DIRECTIONS: The expected answer is the set of lines in the data below between the line holding "orange semicircle: moved 2 px up" and the line holding "pink ellipse: moved 4 px left", inclusive, written out exactly.

** Opening DATA IN THIS EXERCISE block **

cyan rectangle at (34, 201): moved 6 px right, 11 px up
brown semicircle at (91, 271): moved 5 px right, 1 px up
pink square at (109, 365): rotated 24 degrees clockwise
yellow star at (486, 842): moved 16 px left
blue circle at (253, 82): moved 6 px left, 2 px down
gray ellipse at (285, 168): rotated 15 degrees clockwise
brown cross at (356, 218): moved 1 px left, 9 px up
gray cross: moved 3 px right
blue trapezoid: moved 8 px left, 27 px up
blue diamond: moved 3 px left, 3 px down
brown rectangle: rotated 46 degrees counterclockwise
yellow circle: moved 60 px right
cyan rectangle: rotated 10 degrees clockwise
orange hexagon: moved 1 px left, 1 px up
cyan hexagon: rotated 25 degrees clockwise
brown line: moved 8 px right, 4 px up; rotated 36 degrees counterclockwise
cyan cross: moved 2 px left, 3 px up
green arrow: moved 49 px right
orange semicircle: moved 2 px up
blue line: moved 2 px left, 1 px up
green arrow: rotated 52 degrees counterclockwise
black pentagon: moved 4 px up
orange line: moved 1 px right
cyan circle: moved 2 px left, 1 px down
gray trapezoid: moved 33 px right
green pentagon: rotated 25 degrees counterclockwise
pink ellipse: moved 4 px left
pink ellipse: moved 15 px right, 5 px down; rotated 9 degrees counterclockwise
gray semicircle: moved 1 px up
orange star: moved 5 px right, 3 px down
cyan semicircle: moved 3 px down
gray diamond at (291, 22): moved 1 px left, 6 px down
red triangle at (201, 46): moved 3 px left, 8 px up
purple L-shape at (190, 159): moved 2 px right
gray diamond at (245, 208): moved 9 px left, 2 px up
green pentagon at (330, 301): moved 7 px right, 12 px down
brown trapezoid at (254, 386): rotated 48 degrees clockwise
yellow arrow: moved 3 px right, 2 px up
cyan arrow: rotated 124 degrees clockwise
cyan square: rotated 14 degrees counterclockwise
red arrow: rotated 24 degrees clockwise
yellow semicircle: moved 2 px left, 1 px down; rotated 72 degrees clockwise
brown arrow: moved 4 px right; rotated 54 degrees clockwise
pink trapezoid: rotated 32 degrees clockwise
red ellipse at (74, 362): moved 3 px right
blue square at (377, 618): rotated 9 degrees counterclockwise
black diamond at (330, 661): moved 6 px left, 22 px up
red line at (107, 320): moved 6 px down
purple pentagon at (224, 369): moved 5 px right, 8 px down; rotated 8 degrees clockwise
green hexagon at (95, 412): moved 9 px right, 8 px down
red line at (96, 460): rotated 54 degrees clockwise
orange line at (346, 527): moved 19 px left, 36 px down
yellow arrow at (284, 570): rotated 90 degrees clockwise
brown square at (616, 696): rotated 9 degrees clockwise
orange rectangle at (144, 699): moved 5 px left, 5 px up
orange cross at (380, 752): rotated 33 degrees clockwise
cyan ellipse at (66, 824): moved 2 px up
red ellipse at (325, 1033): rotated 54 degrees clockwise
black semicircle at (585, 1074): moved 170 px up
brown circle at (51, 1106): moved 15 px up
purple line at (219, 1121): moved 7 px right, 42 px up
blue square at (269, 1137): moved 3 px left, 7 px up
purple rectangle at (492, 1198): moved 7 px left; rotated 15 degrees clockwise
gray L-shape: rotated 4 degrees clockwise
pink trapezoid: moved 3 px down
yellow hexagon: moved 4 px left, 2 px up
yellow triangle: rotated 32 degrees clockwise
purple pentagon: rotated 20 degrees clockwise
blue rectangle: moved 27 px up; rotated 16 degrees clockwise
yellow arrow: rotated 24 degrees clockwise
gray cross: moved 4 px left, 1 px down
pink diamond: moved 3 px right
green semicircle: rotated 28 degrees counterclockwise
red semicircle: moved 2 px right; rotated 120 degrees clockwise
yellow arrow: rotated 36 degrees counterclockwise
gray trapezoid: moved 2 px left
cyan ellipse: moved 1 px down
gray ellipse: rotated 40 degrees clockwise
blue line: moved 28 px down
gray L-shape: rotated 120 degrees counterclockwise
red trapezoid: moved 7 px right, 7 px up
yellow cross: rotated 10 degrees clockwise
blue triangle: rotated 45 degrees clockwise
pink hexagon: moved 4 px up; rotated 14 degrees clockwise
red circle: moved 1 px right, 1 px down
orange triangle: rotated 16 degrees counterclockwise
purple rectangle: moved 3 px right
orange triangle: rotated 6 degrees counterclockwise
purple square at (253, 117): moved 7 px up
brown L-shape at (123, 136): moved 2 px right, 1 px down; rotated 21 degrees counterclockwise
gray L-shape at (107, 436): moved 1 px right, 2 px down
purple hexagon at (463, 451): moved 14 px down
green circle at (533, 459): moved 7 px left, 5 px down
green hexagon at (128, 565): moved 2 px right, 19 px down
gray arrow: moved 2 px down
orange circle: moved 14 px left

** Closing DATA IN THIS EXERCISE block **

TASK RESPONSE:
orange semicircle: moved 2 px up
blue line: moved 2 px left, 1 px up
green arrow: rotated 52 degrees counterclockwise
black pentagon: moved 4 px up
orange line: moved 1 px right
cyan circle: moved 2 px left, 1 px down
gray trapezoid: moved 33 px right
green pentagon: rotated 25 degrees counterclockwise
pink ellipse: moved 4 px left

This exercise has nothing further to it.